▶ Problem requirements
The reply should hold every record, copied exactly, and none of the pictures.

▶ Supplied records
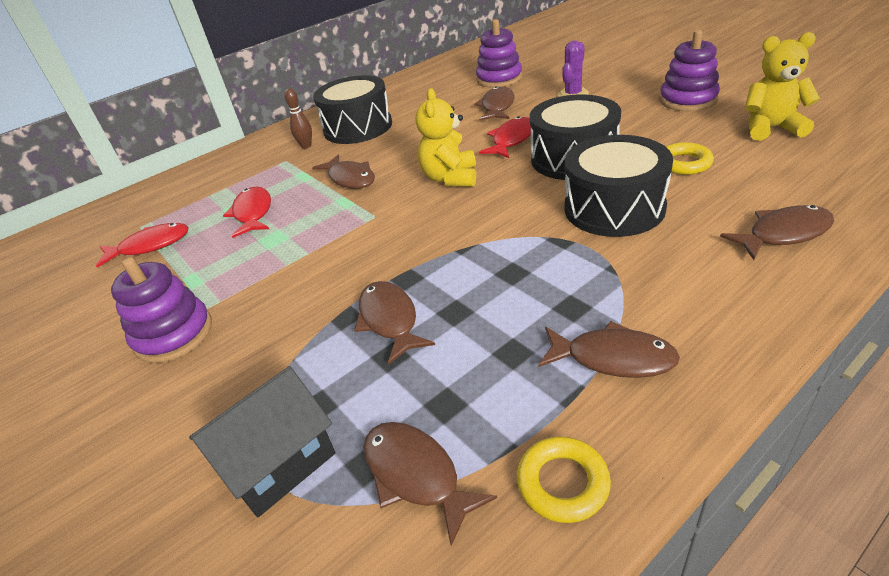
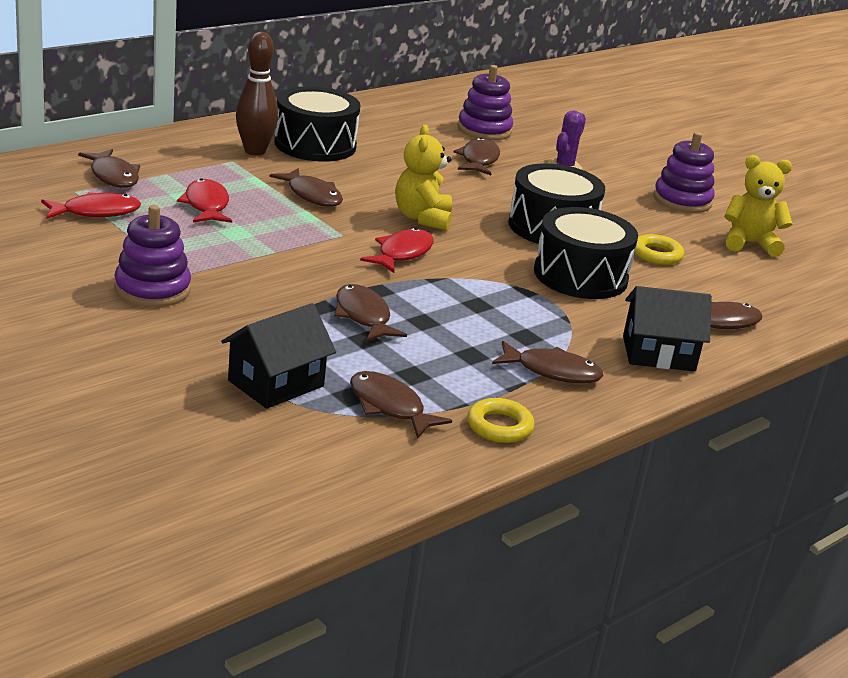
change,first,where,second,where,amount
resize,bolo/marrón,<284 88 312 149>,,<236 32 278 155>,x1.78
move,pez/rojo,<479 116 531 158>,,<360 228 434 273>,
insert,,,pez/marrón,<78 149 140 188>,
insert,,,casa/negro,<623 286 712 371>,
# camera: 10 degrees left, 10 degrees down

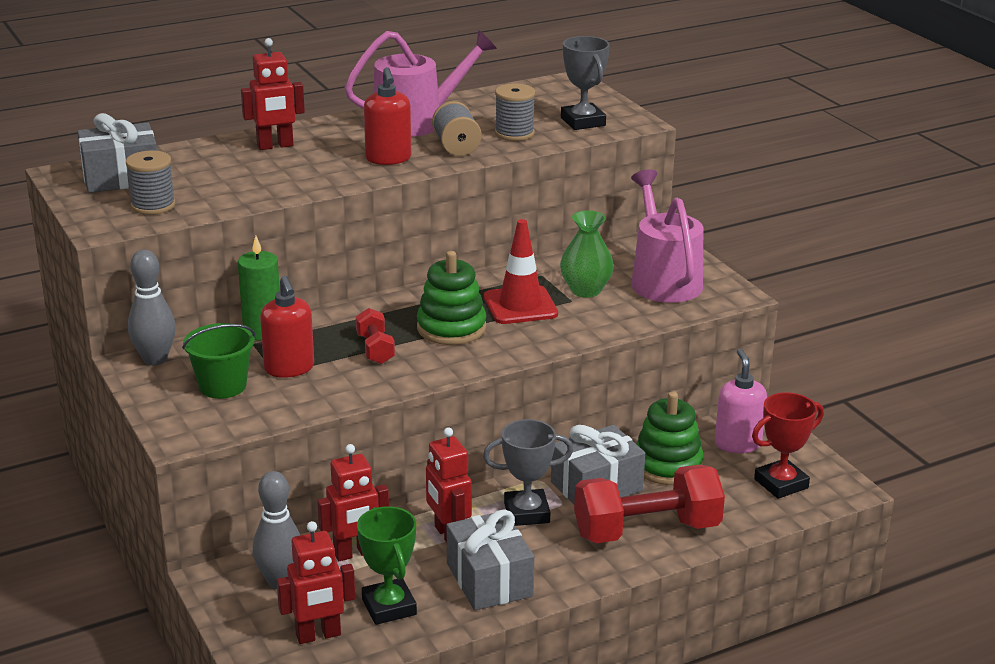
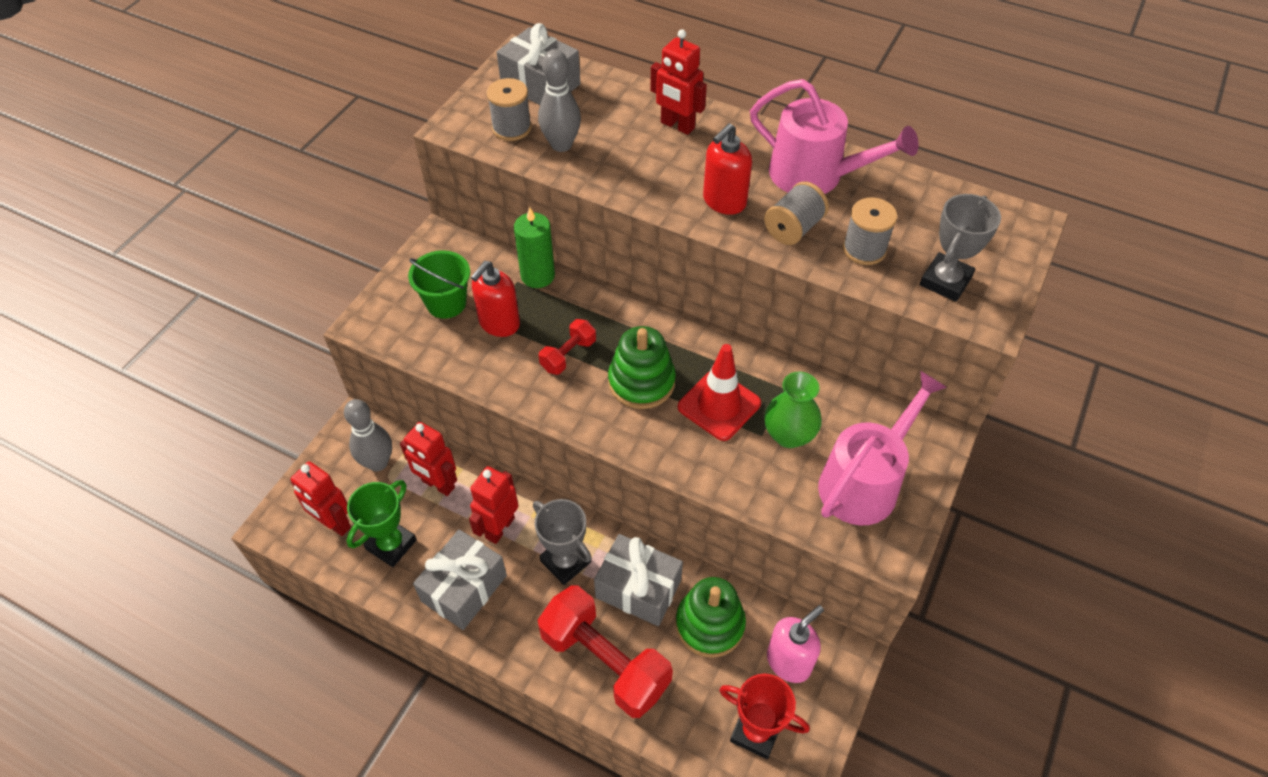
change,first,where,second,where,amount
move,bolo/gris,<128 249 176 365>,,<538 49 581 152>,
# camera: 55 degrees right, 25 degrees up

▶ Answer box
change,first,where,second,where,amount
resize,bolo/marrón,<284 88 312 149>,,<236 32 278 155>,x1.78
move,pez/rojo,<479 116 531 158>,,<360 228 434 273>,
insert,,,pez/marrón,<78 149 140 188>,
insert,,,casa/negro,<623 286 712 371>,
# camera: 10 degrees left, 10 degrees down

change,first,where,second,where,amount
move,bolo/gris,<128 249 176 365>,,<538 49 581 152>,
# camera: 55 degrees right, 25 degrees up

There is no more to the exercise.